WHAT YOU ARE ASKED TO DO —
Please restate exactly the lines of the data below, beginning with the line containing "C2: 3300uF (SIG, VIN) -> 3300uF (GND, VIN)" and ending with the last line.

MATERIAL PROVIDED —
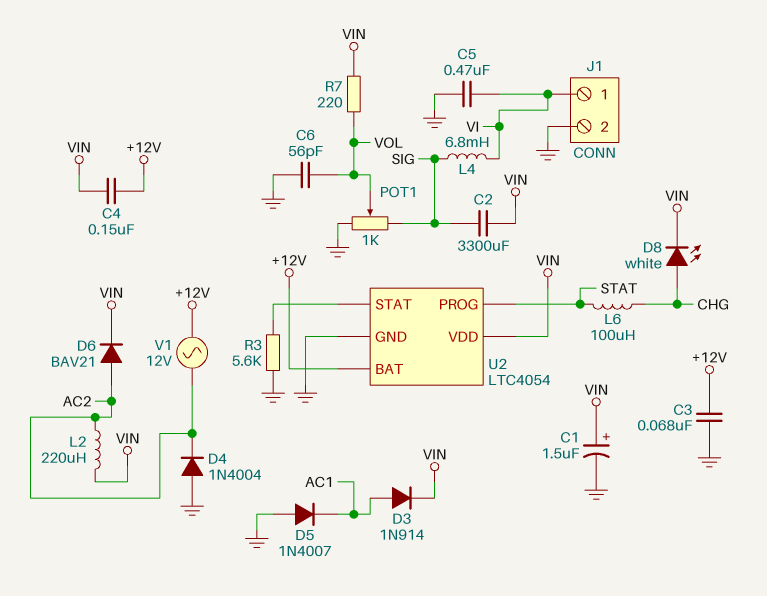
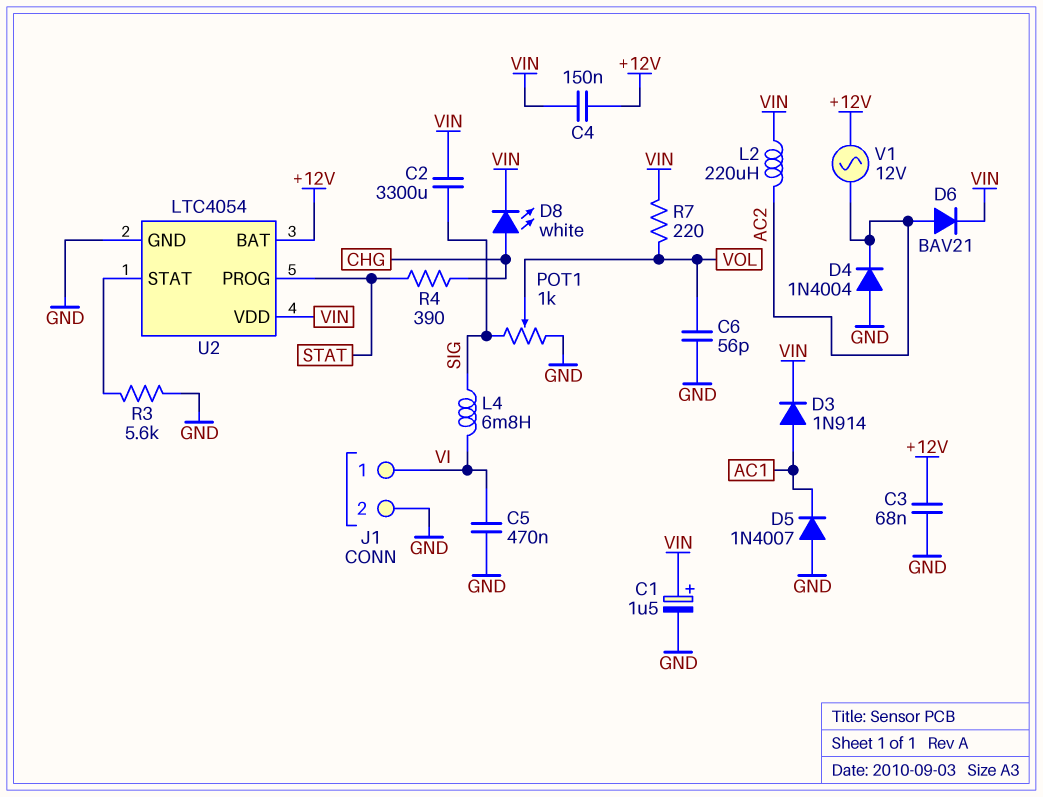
L6: 100uH (CHG, STAT) -> none
R4: none -> 390 (CHG, STAT)

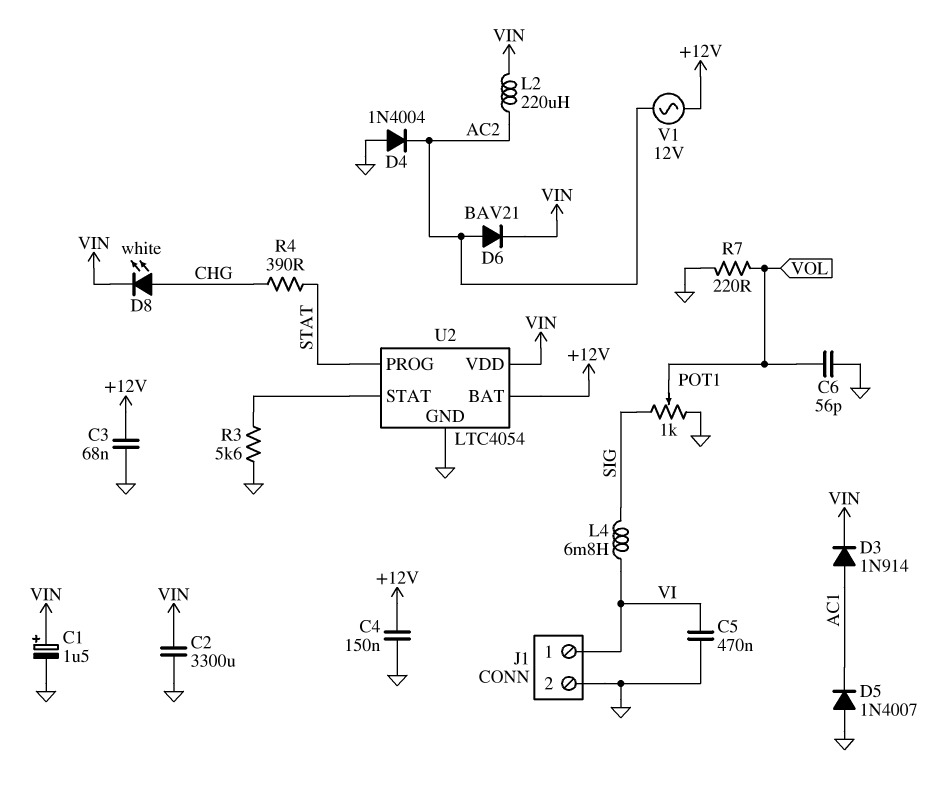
C2: 3300uF (SIG, VIN) -> 3300uF (GND, VIN)
C4: 150nF (+12V, VIN) -> 150nF (+12V, GND)
R7: 220 (VIN, VOL) -> 220 (GND, VOL)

TASK RESULT —
C2: 3300uF (SIG, VIN) -> 3300uF (GND, VIN)
C4: 150nF (+12V, VIN) -> 150nF (+12V, GND)
R7: 220 (VIN, VOL) -> 220 (GND, VOL)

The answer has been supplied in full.